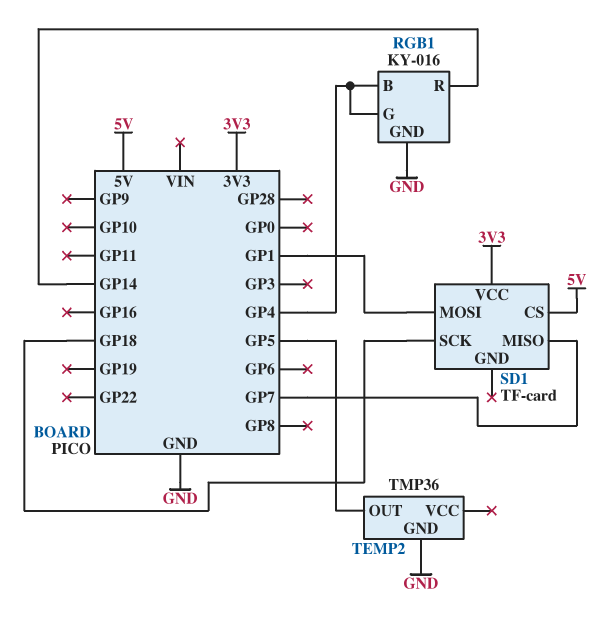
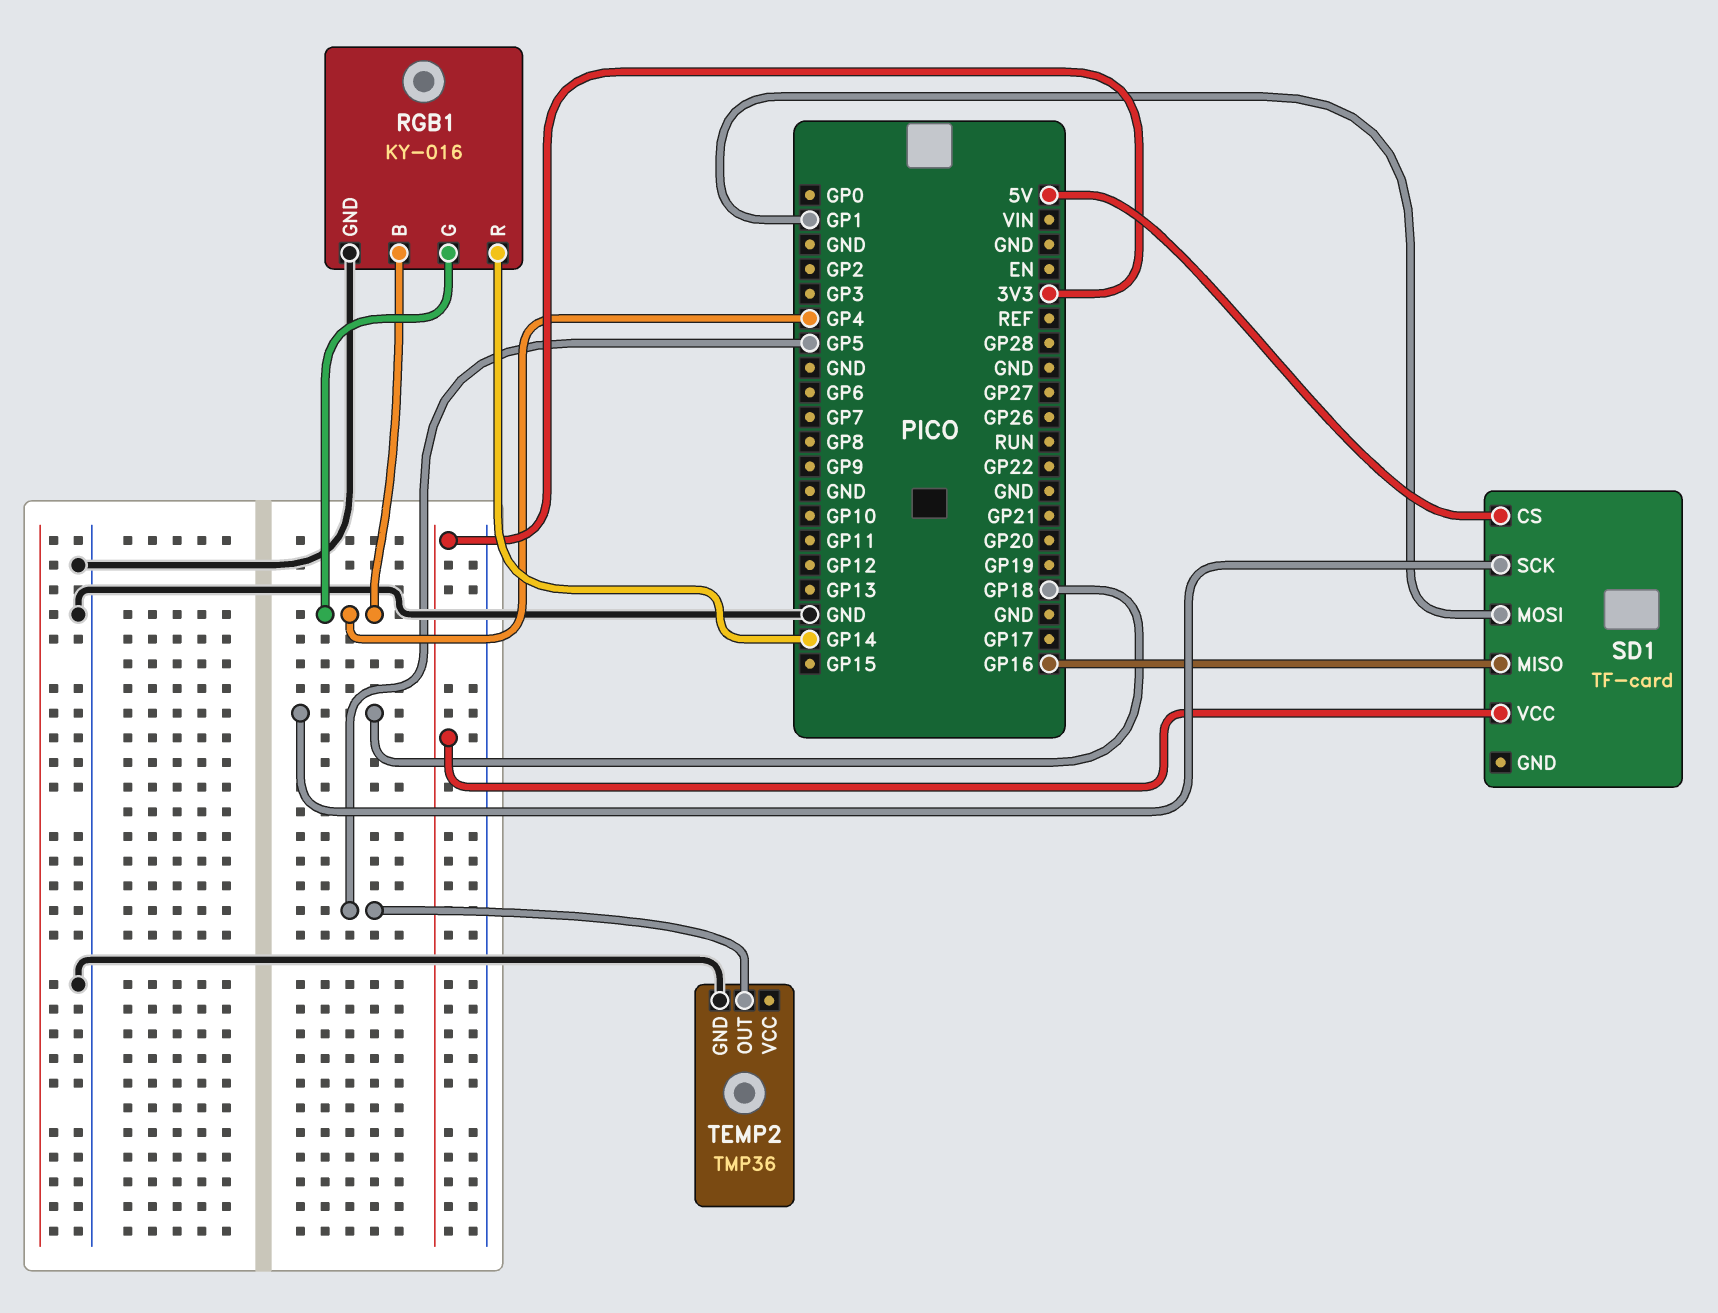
SD1 pin MISO: GP7 -> GP16

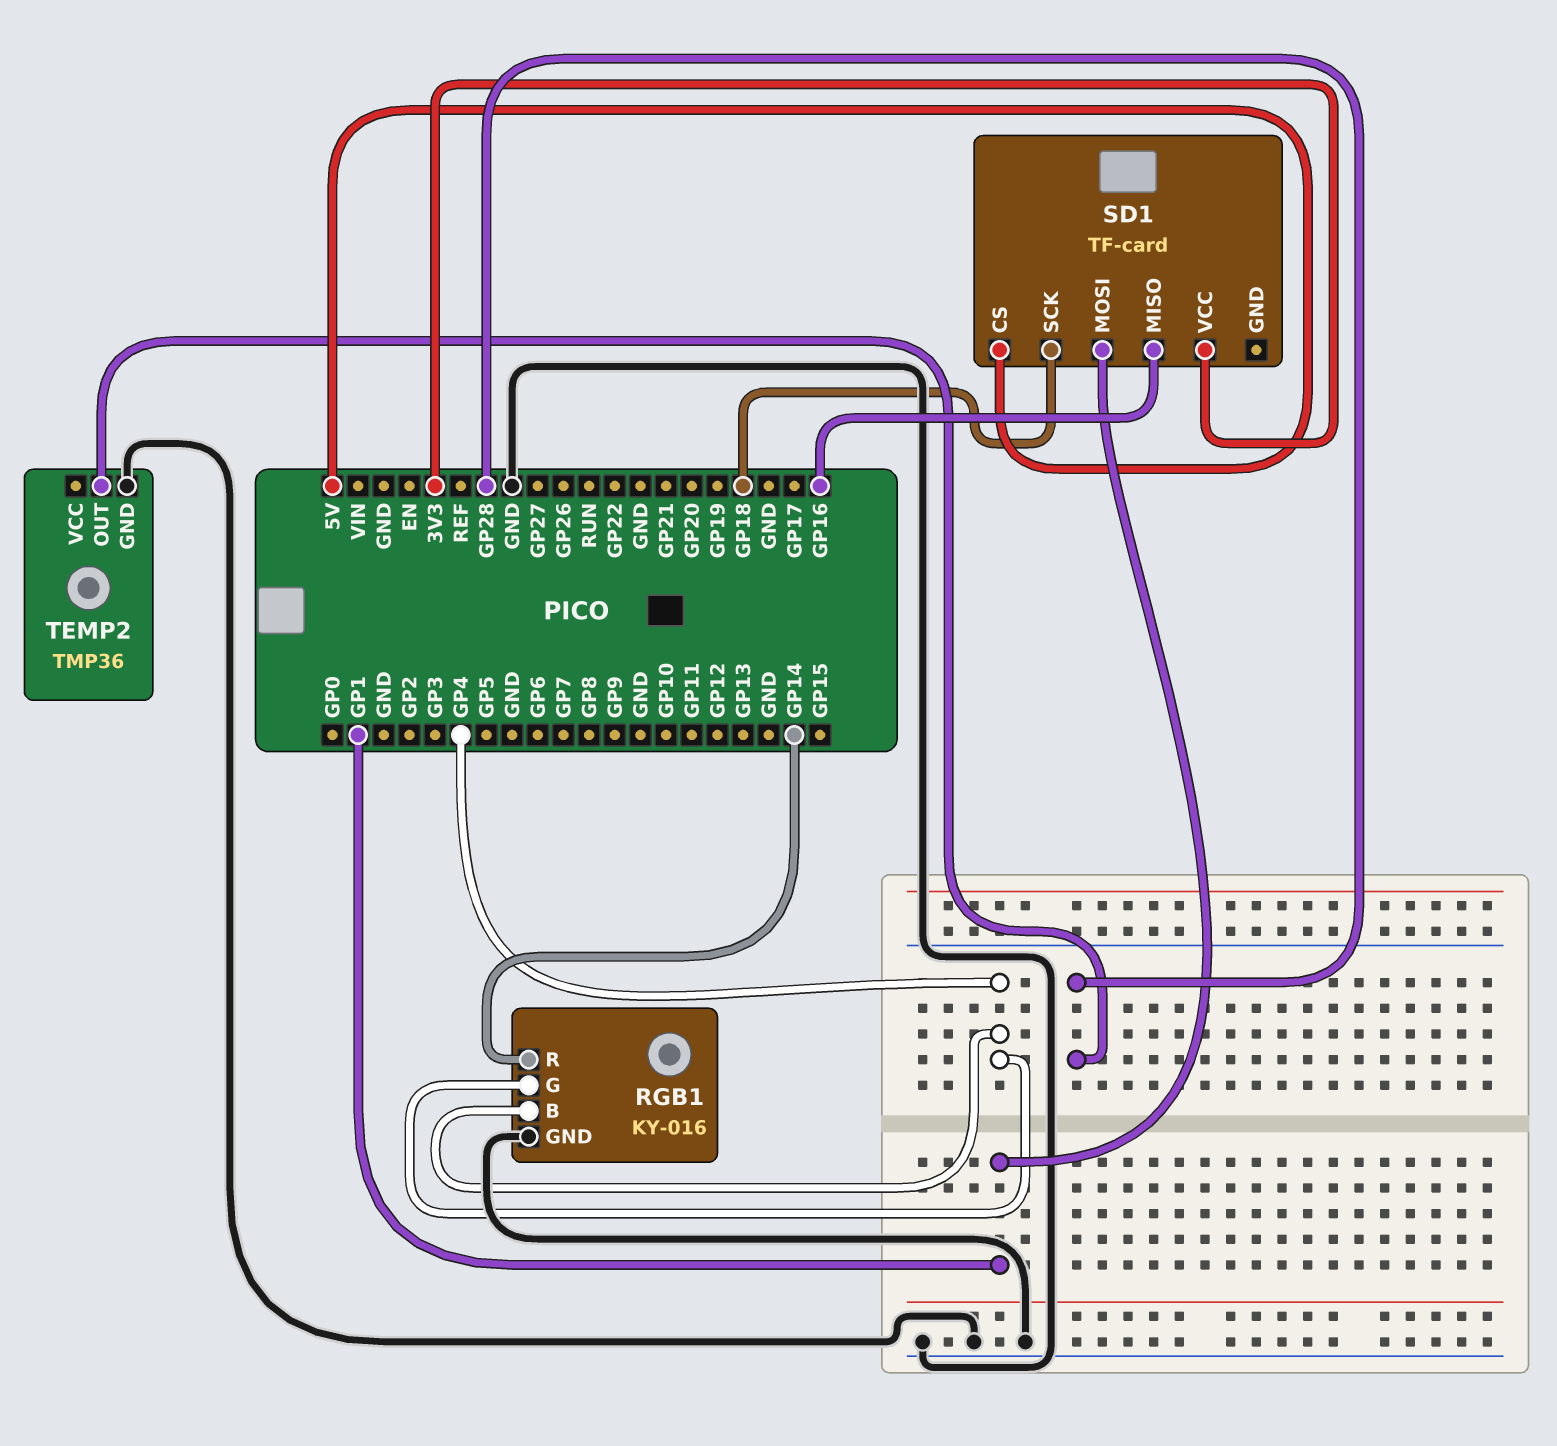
TEMP2 pin OUT: GP5 -> GP28

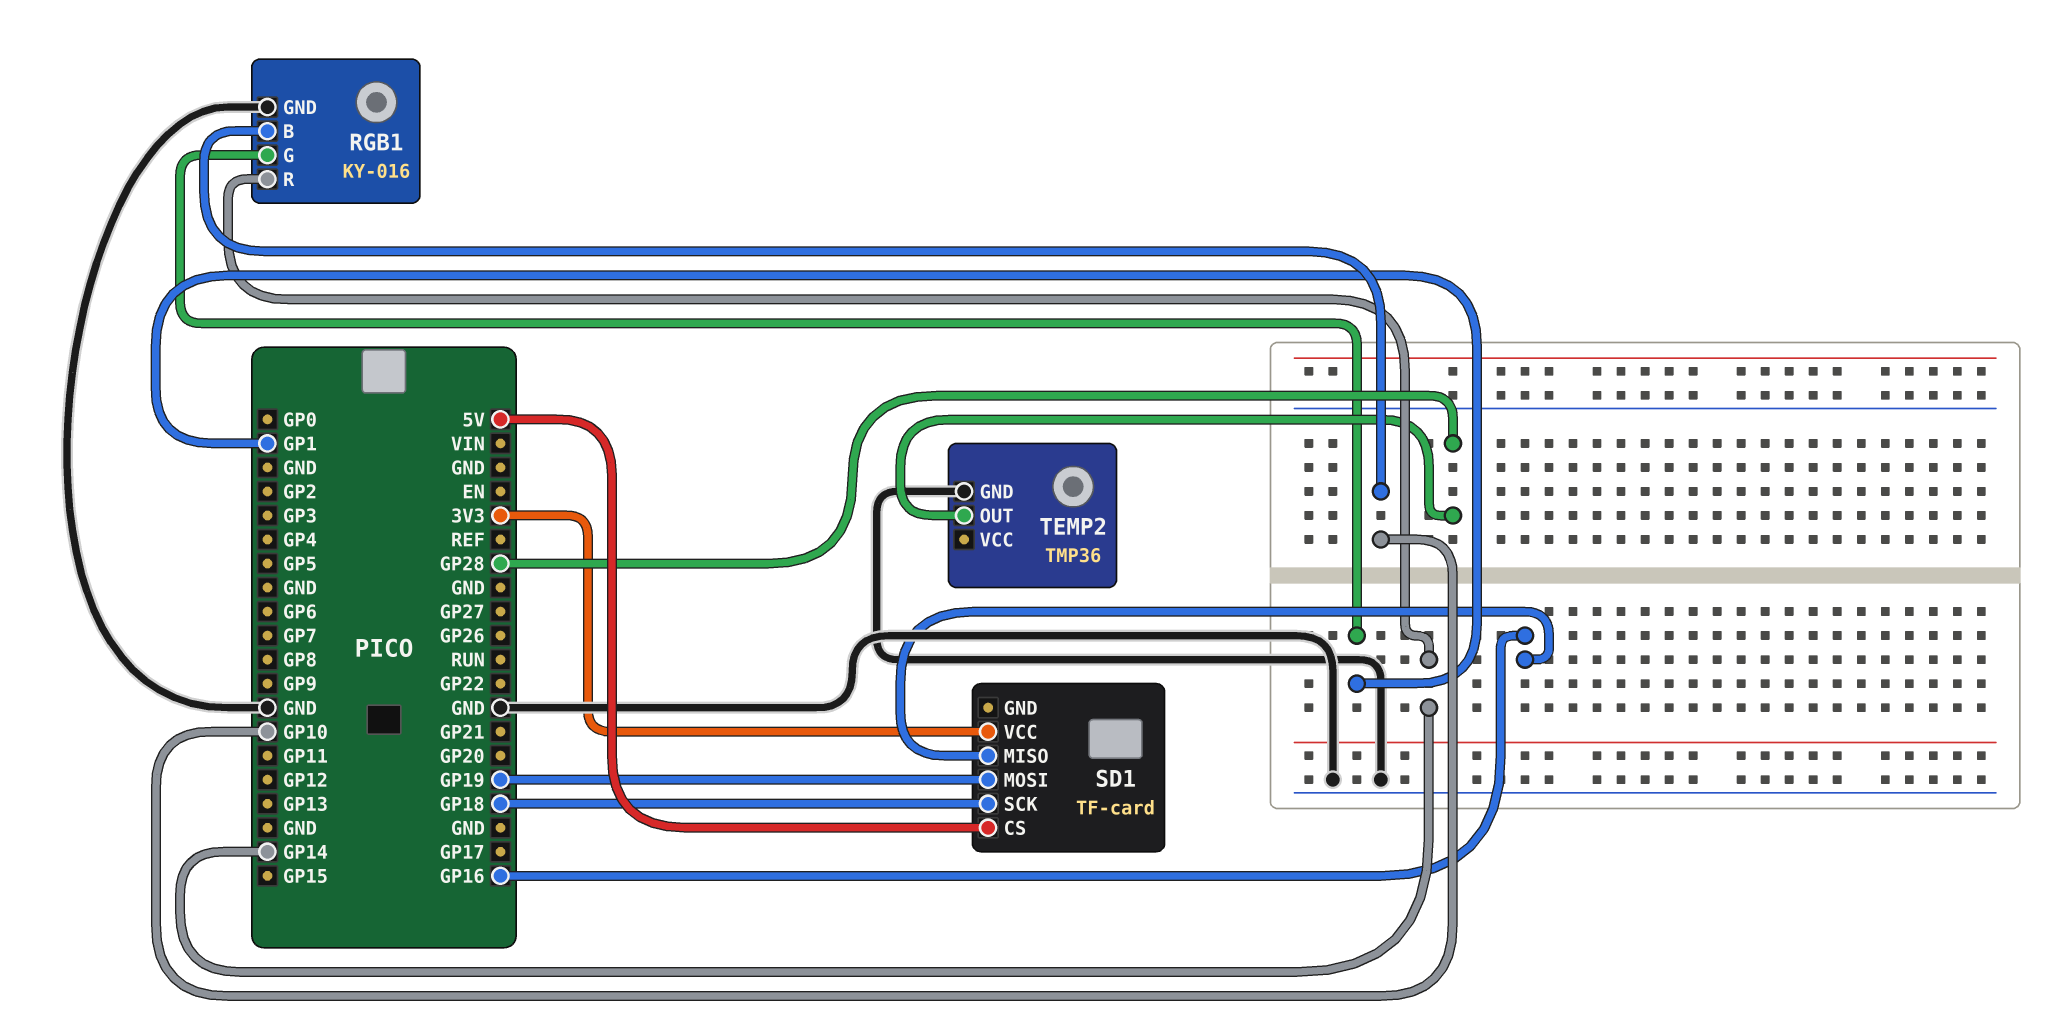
RGB1 pin B: GP4 -> GP10
RGB1 pin G: GP4 -> GP1
SD1 pin MOSI: GP1 -> GP19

---*---

● DESCRIPTION OF THE TASK:
Could you set down exactly, and only, the lines from the line containing "TEMP2 pin OUT: GP5 -> GP28" through the last line of the records, both included, without the pictures?

● COMPLETED TASK:
TEMP2 pin OUT: GP5 -> GP28

RGB1 pin B: GP4 -> GP10
RGB1 pin G: GP4 -> GP1
SD1 pin MOSI: GP1 -> GP19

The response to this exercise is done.